▶ Records shown
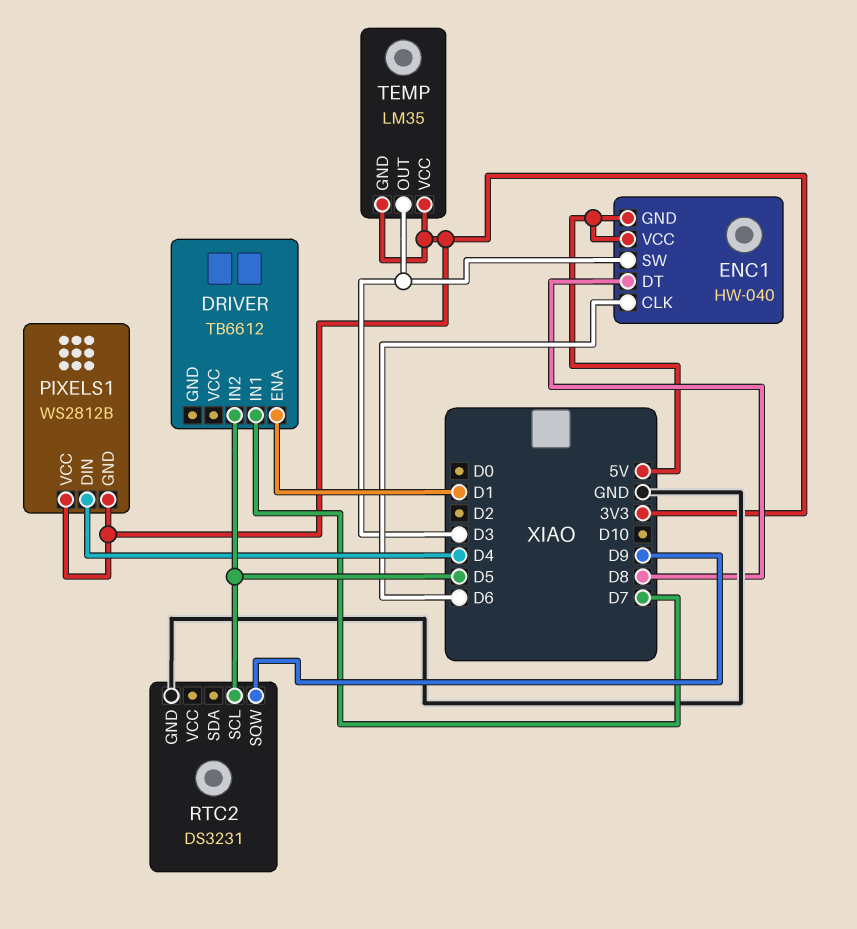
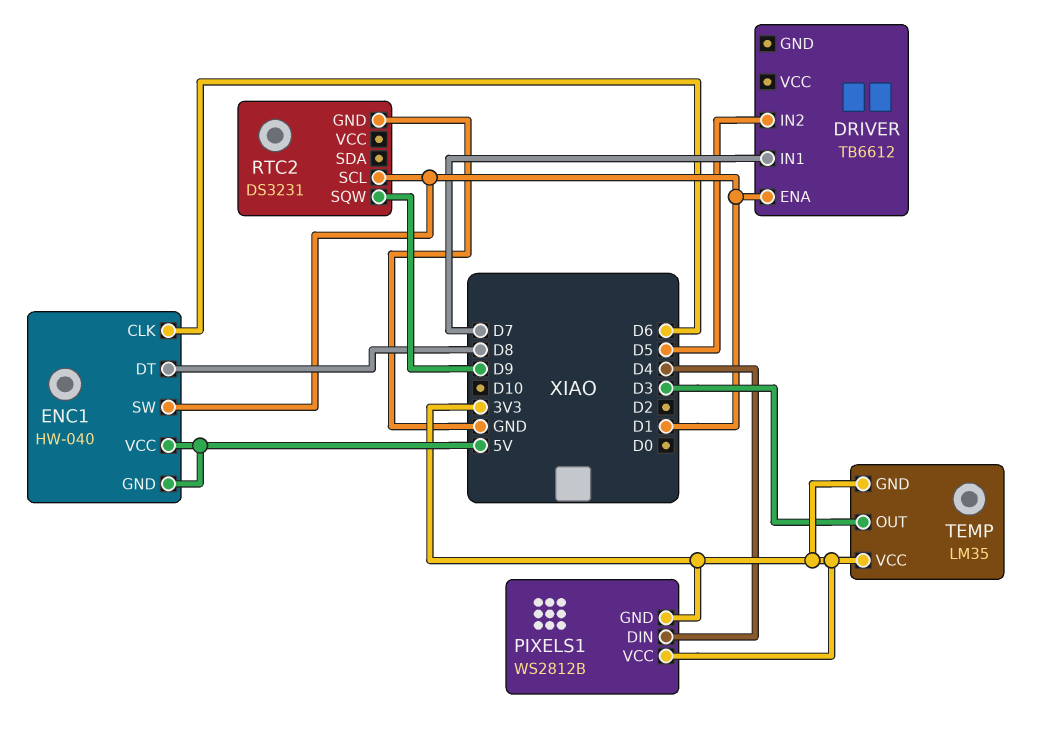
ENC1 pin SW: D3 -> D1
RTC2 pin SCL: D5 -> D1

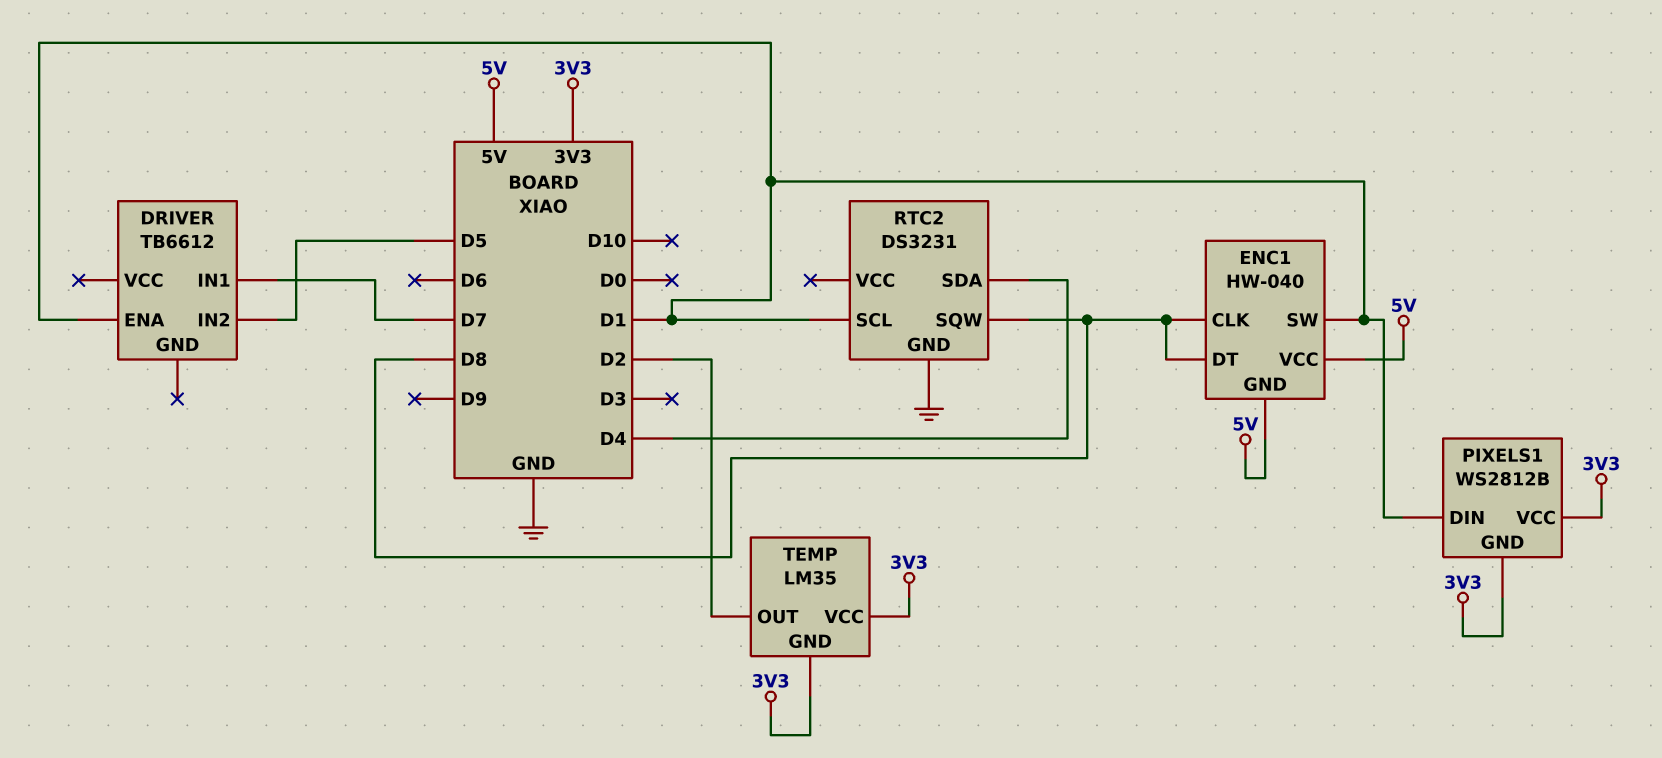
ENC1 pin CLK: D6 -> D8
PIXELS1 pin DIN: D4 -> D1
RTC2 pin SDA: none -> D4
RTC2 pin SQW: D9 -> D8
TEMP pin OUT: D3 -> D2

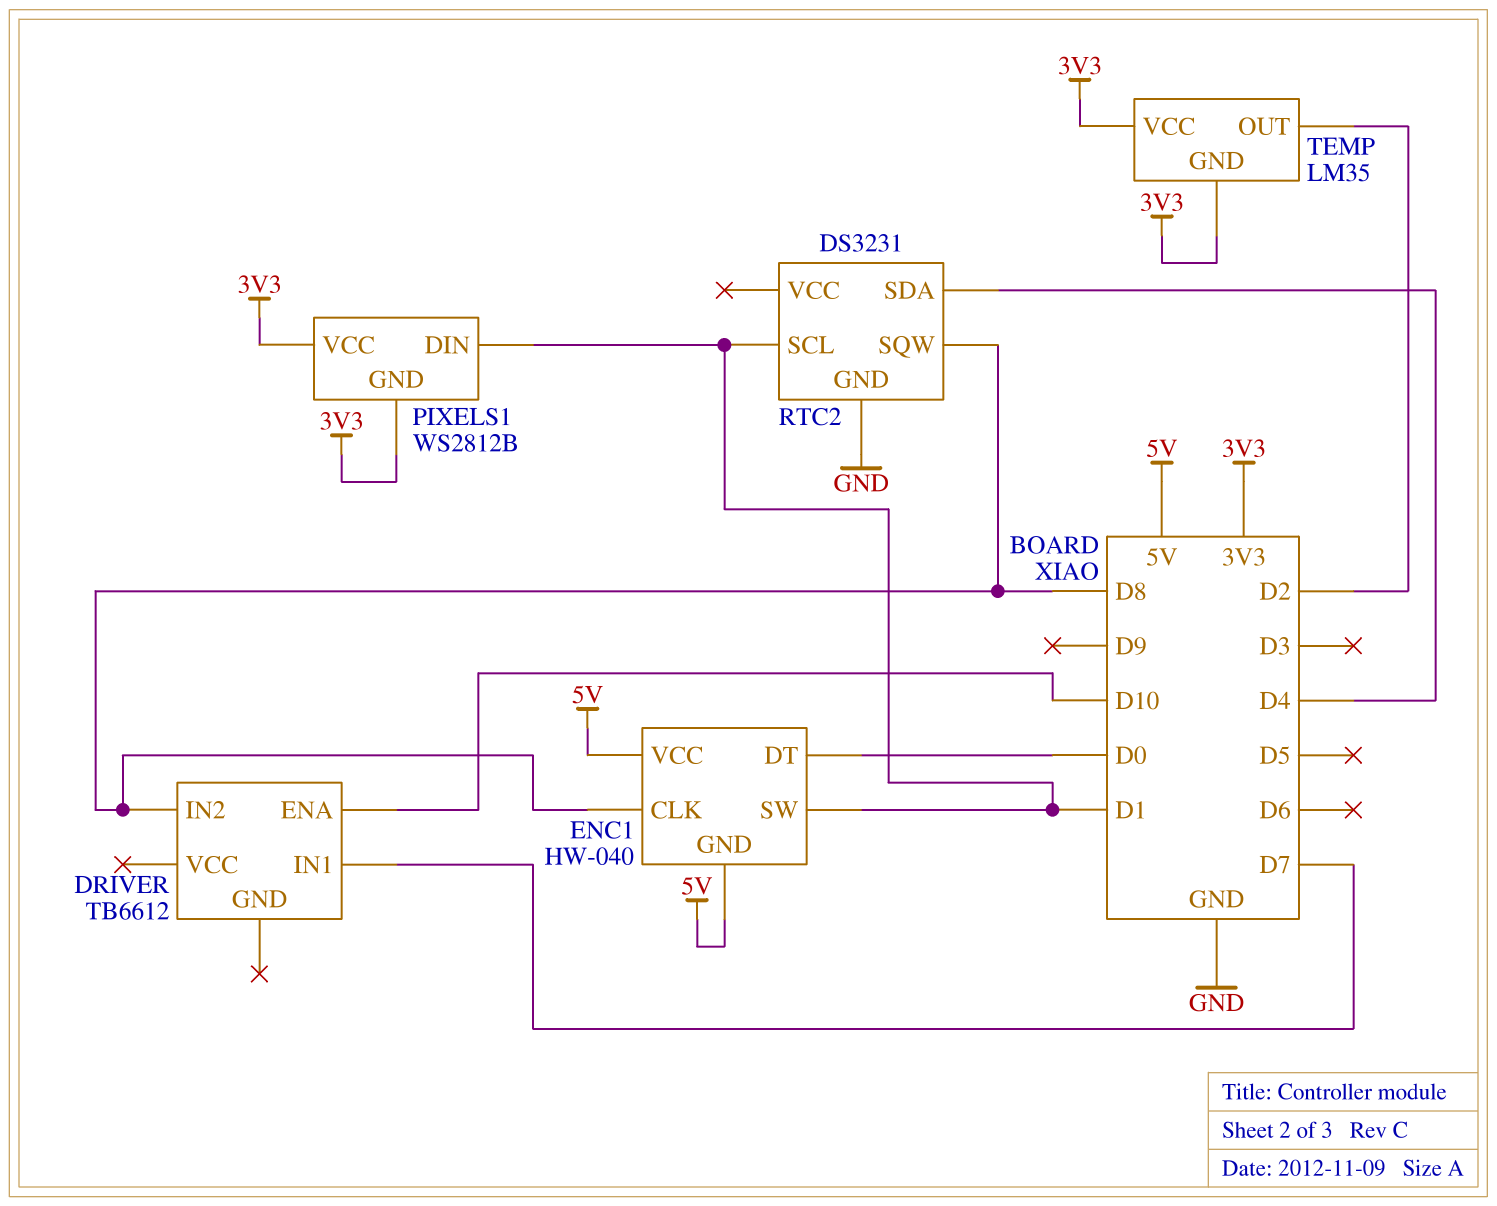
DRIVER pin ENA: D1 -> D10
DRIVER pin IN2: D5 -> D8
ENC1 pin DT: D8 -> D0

▶ Work to complete
Skipping all images, output the listing exactly.

▶ Output of the exercise
ENC1 pin SW: D3 -> D1
RTC2 pin SCL: D5 -> D1

ENC1 pin CLK: D6 -> D8
PIXELS1 pin DIN: D4 -> D1
RTC2 pin SDA: none -> D4
RTC2 pin SQW: D9 -> D8
TEMP pin OUT: D3 -> D2

DRIVER pin ENA: D1 -> D10
DRIVER pin IN2: D5 -> D8
ENC1 pin DT: D8 -> D0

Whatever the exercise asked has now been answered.